**Record extracts:**
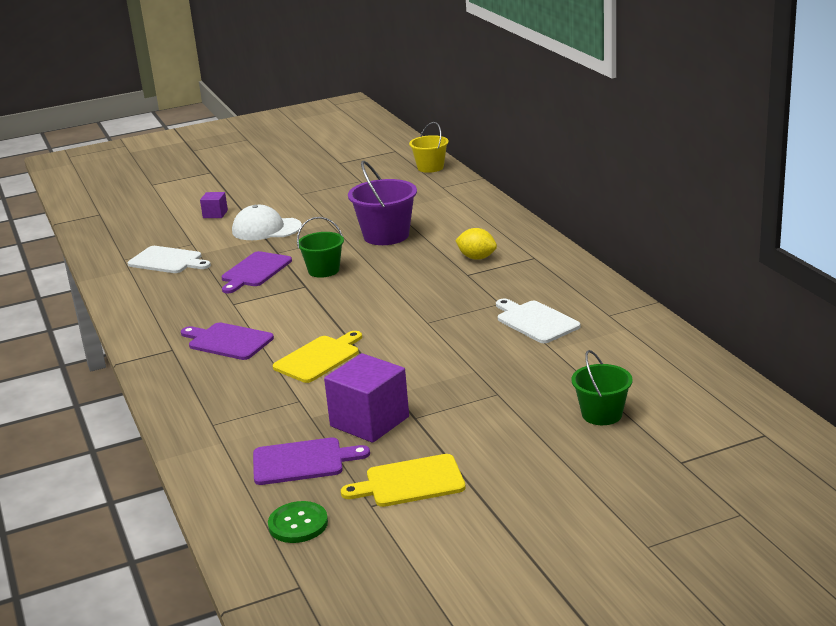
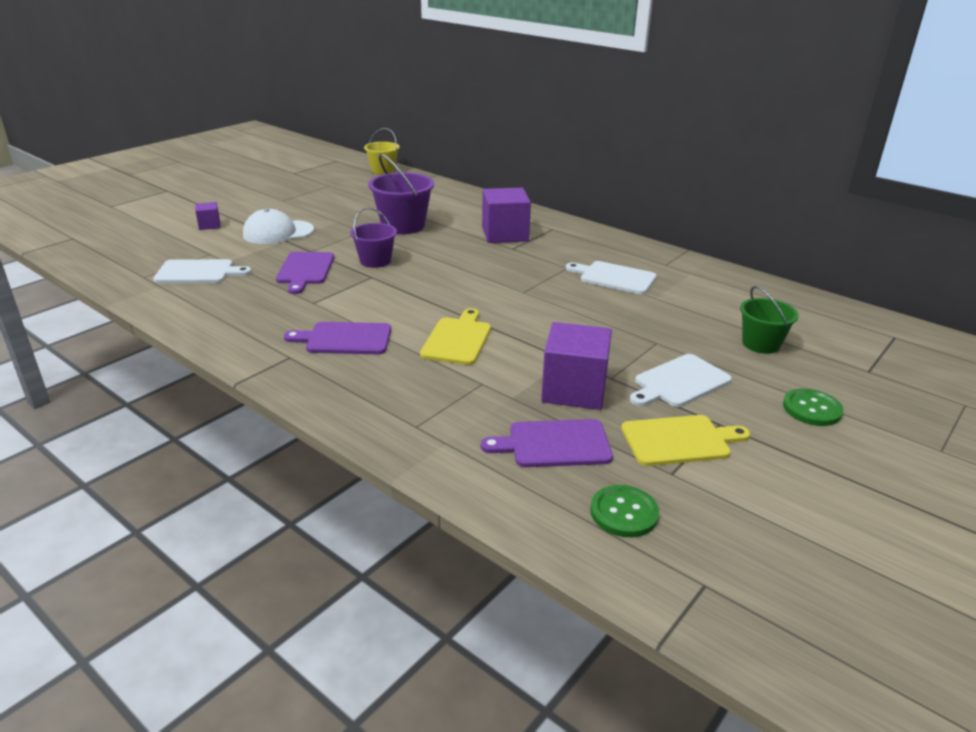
camera: 30 degrees left, 5 degrees up
purple cutting board [253,437,370,485] -> purple cutting board turned 150 degrees counterclockwise [481,419,613,467]
green bucket [297,217,344,278] -> purple bucket [350,207,397,268]
yellow cutting board [341,454,466,507] -> yellow cutting board turned 150 degrees counterclockwise [621,415,750,466]
yellow lemon [455,228,497,260] -> purple cube [482,188,531,243]
none -> white cutting board [630,354,732,407]
none -> green button [783,388,844,426]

**What to do:** Would you transcribe exactly the lines from the one containing "none -> white cutting board [630,354,732,407]" to the end of the material, and leave out the rest?

**Response to this task:**
none -> white cutting board [630,354,732,407]
none -> green button [783,388,844,426]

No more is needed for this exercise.